▸ TASK TO COMPLETE: Using the records below, transcribe exactly only the lines from the one with "yellow brick E2" through the end, both included, and drop every picture.

ENTRIES SUPPLIED START

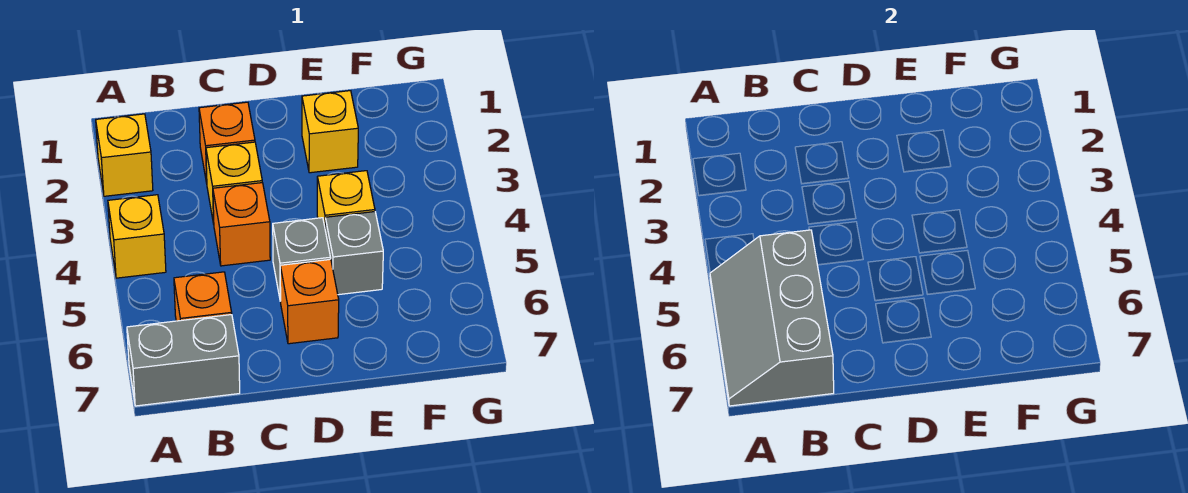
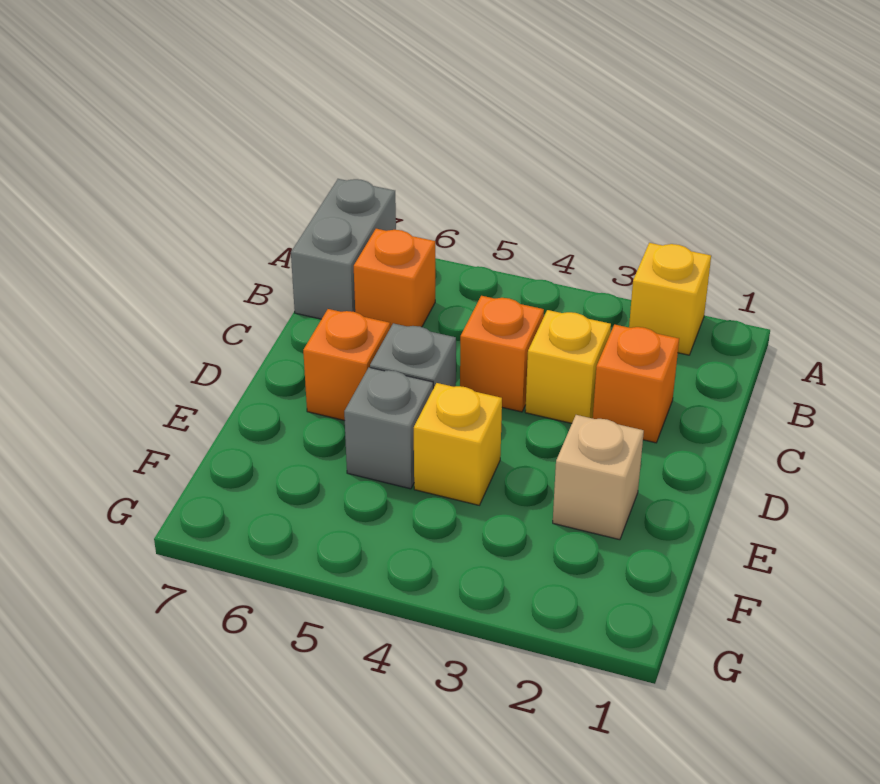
yellow brick A4 level 1 -> none
grey slope A5:B7 level 2 top B -> none
yellow brick E2 level 1 -> tan brick E2 level 1

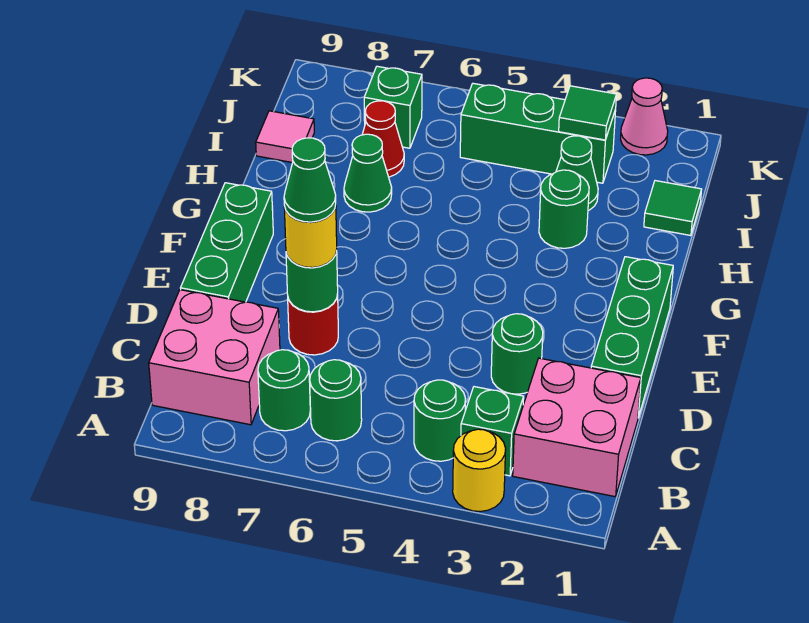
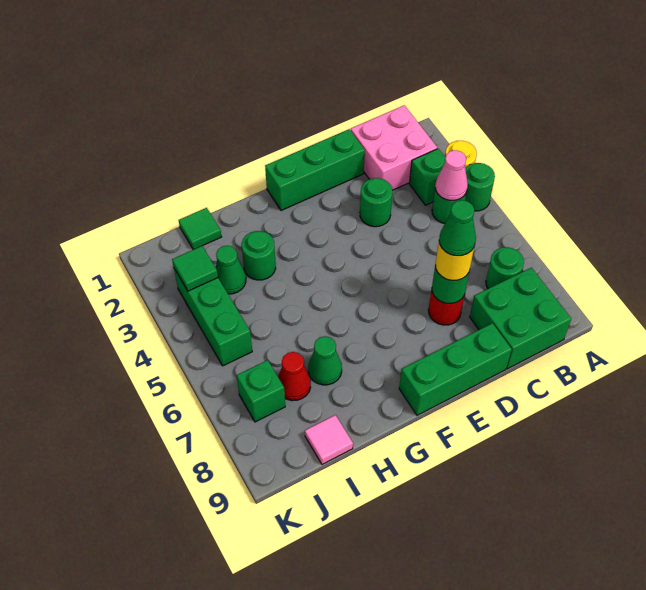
green round brick B6 level 1 -> green round brick A4 level 1
pink brick B8:C9 level 1 -> green brick B8:C9 level 1
pink cone K2 level 1 -> pink cone B4 level 2

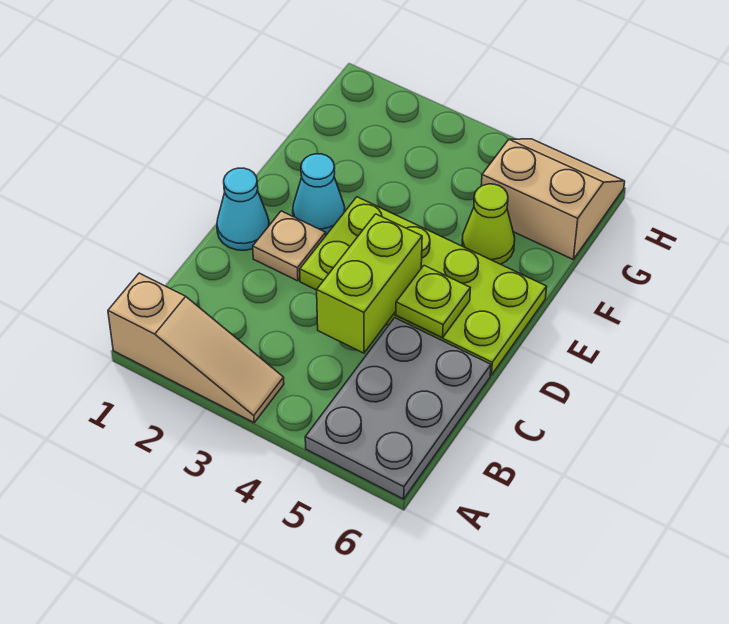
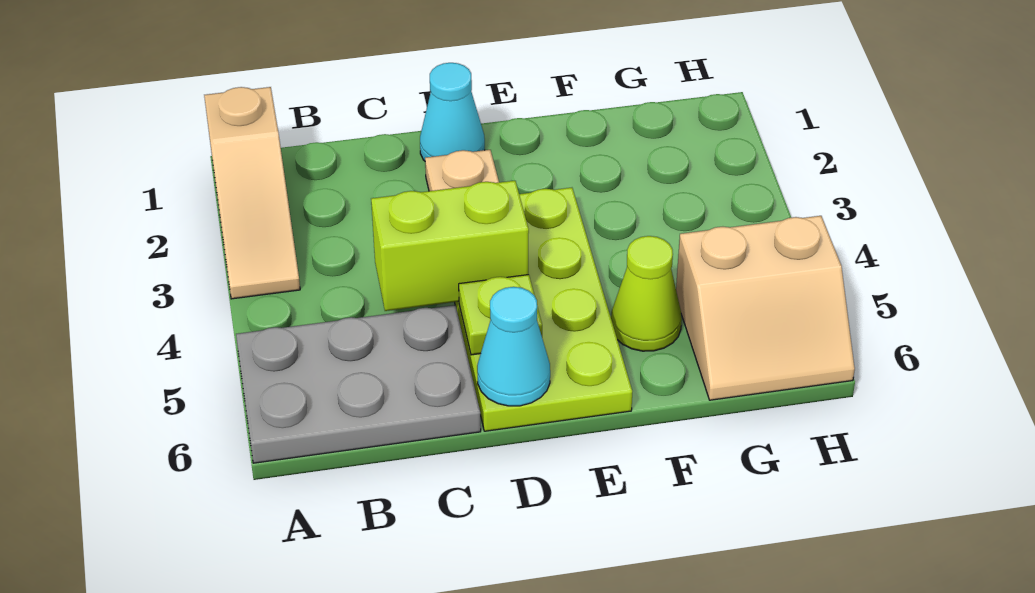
cyan cone E2 level 1 -> cyan cone D6 level 2
tan slope G5:H6 level 1 top G -> tan slope G5:H6 level 1 top 5

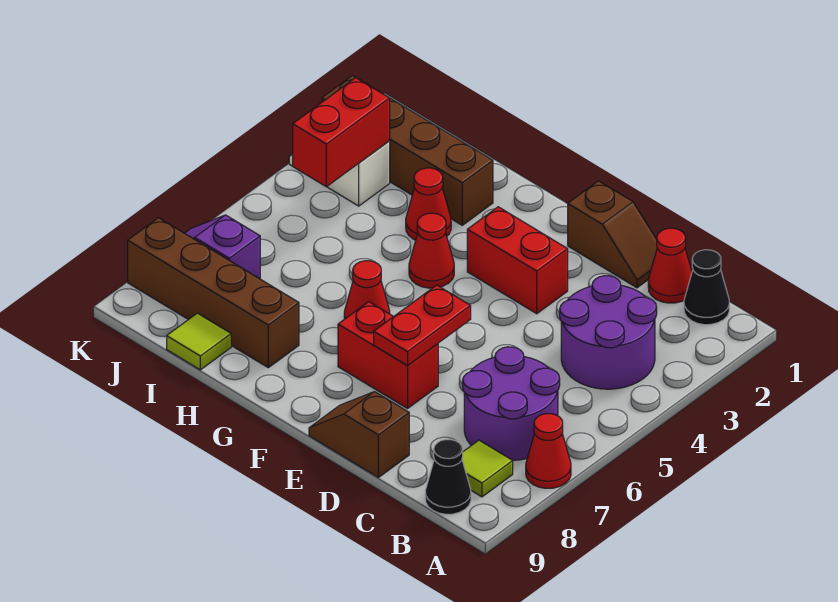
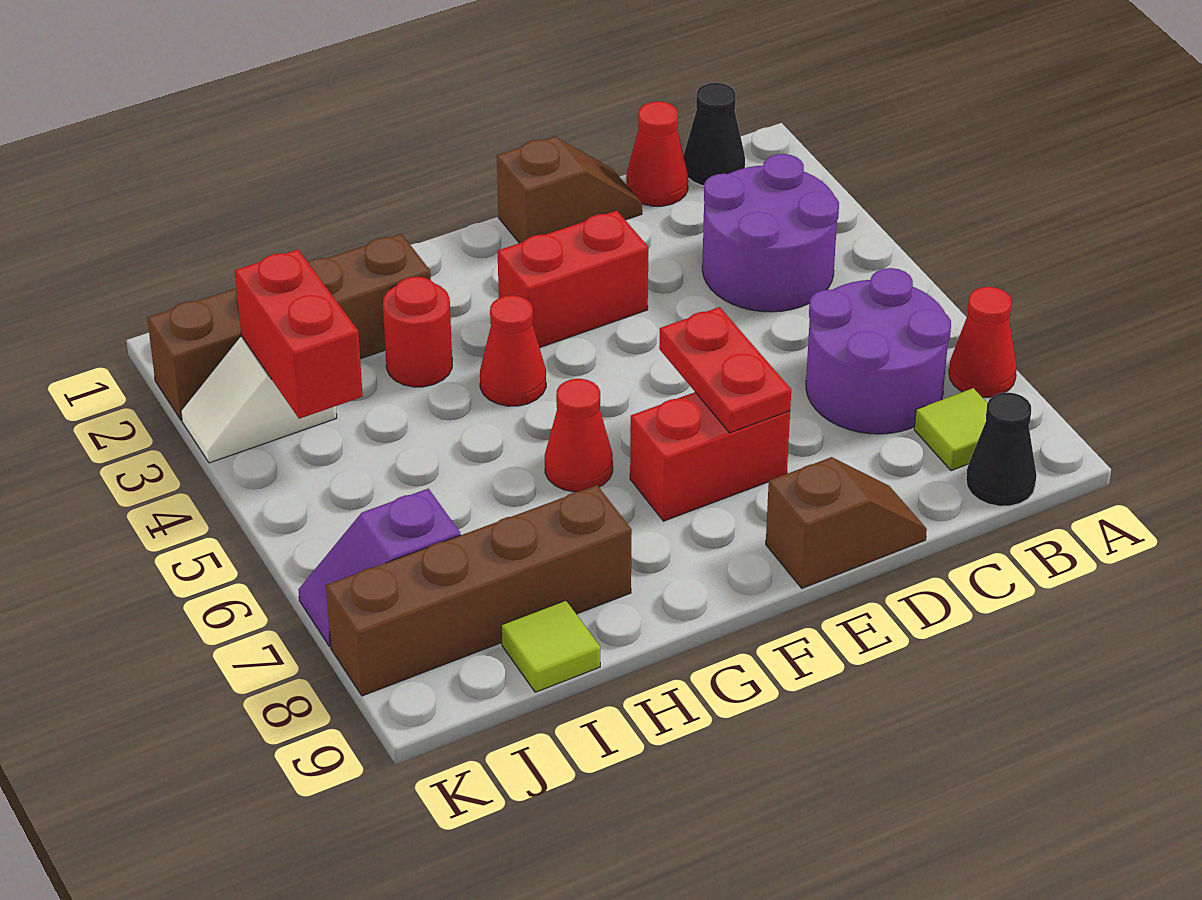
brown slope D9:E9 level 1 top D -> brown slope D9:E9 level 1 top E
red cone H3 level 1 -> red round brick H3 level 1

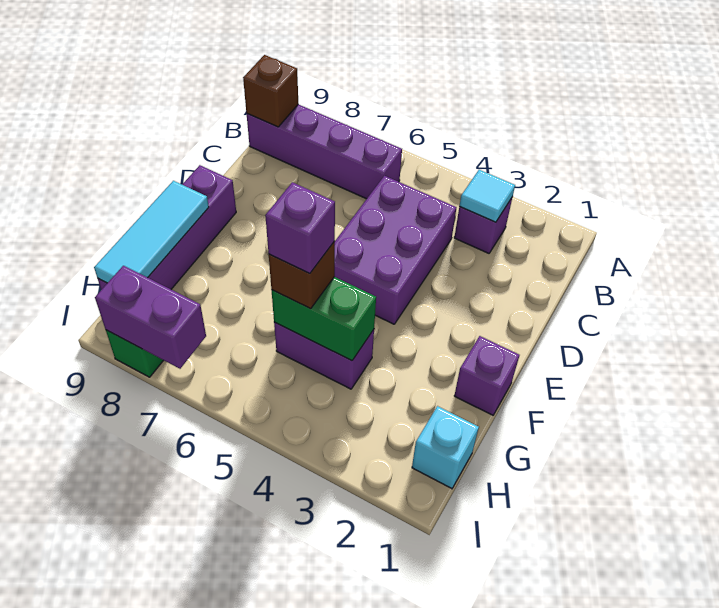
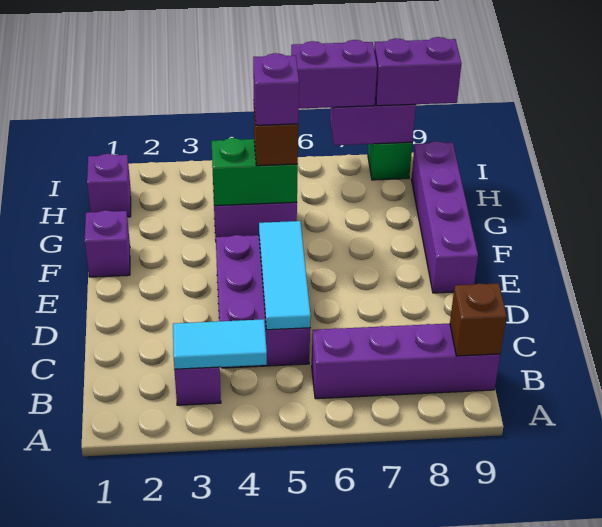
cyan tile B3 level 2 -> cyan tile B3:B4 level 2
cyan tile F9:H9 level 2 -> cyan tile C5:E5 level 2
cyan brick H1 level 1 -> purple brick H1 level 1
none -> purple brick I6:I7 level 3
none -> purple brick I8:I9 level 3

ENTRIES SUPPLIED END

▸ TASK RESULT:
yellow brick E2 level 1 -> tan brick E2 level 1

green round brick B6 level 1 -> green round brick A4 level 1
pink brick B8:C9 level 1 -> green brick B8:C9 level 1
pink cone K2 level 1 -> pink cone B4 level 2

cyan cone E2 level 1 -> cyan cone D6 level 2
tan slope G5:H6 level 1 top G -> tan slope G5:H6 level 1 top 5

brown slope D9:E9 level 1 top D -> brown slope D9:E9 level 1 top E
red cone H3 level 1 -> red round brick H3 level 1

cyan tile B3 level 2 -> cyan tile B3:B4 level 2
cyan tile F9:H9 level 2 -> cyan tile C5:E5 level 2
cyan brick H1 level 1 -> purple brick H1 level 1
none -> purple brick I6:I7 level 3
none -> purple brick I8:I9 level 3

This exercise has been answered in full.